Task item: Copy out each line of the material in which the word "plate" can be found.

The data:
=-=-=-=-=

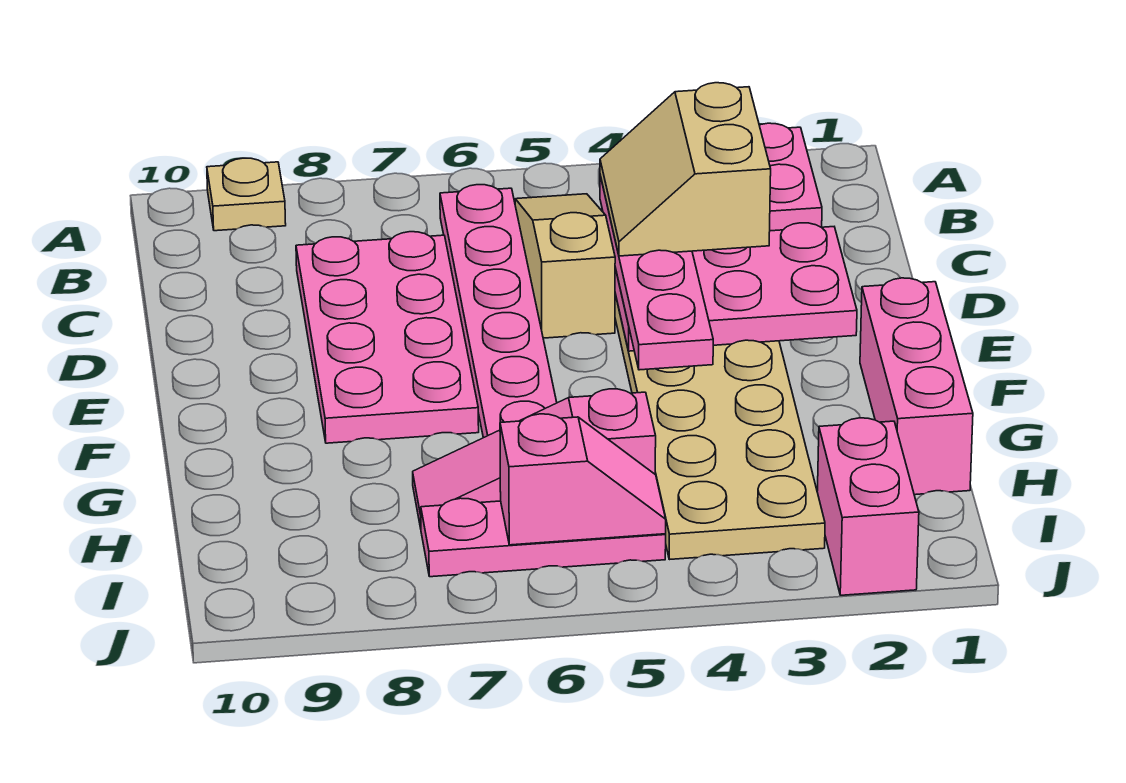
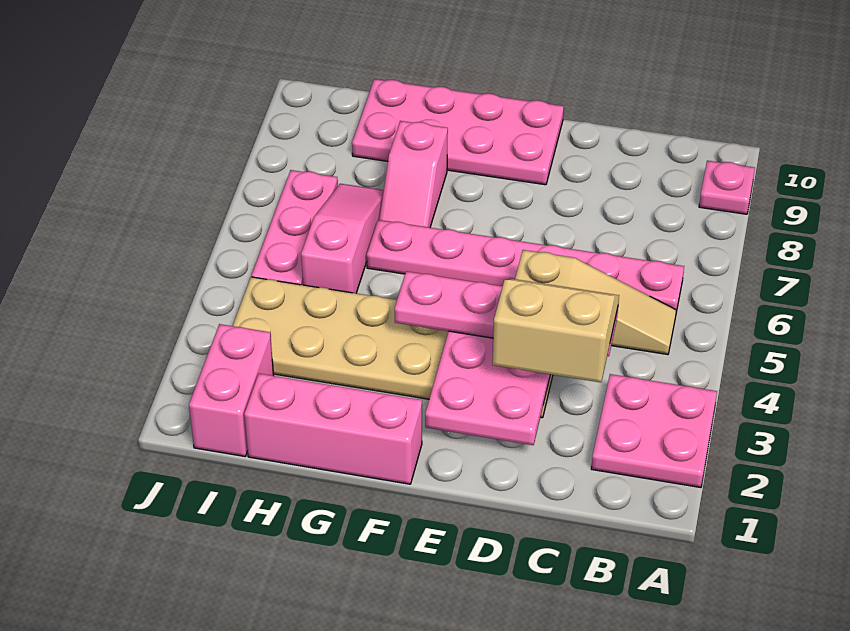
tan plate A9 level 1 -> pink plate A9 level 1
pink plate C7:F8 level 1 -> pink plate E9:H10 level 1
pink brick I2:J2 level 1 -> pink brick I1:I2 level 1
pink slope I5:I6 level 2 top 6 -> pink slope G7:G8 level 1 top 8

=-=-=-=-=

Completed exercise:
tan plate A9 level 1 -> pink plate A9 level 1
pink plate C7:F8 level 1 -> pink plate E9:H10 level 1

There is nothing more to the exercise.